Given data:
──────────────────────────────

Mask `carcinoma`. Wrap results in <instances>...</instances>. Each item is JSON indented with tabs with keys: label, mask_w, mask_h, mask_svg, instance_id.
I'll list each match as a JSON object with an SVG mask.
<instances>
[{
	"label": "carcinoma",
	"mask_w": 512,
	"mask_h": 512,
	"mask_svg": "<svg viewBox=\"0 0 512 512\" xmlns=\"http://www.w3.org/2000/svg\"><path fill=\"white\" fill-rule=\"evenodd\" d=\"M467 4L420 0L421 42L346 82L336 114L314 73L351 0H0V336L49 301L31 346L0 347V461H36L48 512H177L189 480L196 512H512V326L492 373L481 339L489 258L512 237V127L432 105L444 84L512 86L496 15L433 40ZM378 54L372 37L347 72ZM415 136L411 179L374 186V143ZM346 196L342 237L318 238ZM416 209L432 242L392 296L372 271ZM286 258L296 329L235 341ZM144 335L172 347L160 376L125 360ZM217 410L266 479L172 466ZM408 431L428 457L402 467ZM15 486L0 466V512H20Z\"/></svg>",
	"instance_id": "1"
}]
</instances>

──────────────────────────────

Written task:
Using the data above, reproduce every line exactly.

The answer:
Mask `carcinoma`. Wrap results in <instances>...</instances>. Each item is JSON indented with tabs with keys: label, mask_w, mask_h, mask_svg, instance_id.
I'll list each match as a JSON object with an SVG mask.
<instances>
[{
	"label": "carcinoma",
	"mask_w": 512,
	"mask_h": 512,
	"mask_svg": "<svg viewBox=\"0 0 512 512\" xmlns=\"http://www.w3.org/2000/svg\"><path fill=\"white\" fill-rule=\"evenodd\" d=\"M467 4L420 0L421 42L346 82L336 114L314 73L351 0H0V336L49 301L31 346L0 347V461H36L48 512H177L189 480L196 512H512V326L492 373L481 339L489 258L512 237V127L432 105L444 84L512 86L496 15L433 40ZM378 54L372 37L347 72ZM415 136L411 179L374 186V143ZM346 196L342 237L318 238ZM416 209L432 242L392 296L372 271ZM286 258L296 329L235 341ZM144 335L172 347L160 376L125 360ZM217 410L266 479L172 466ZM408 431L428 457L402 467ZM15 486L0 466V512H20Z\"/></svg>",
	"instance_id": "1"
}]
</instances>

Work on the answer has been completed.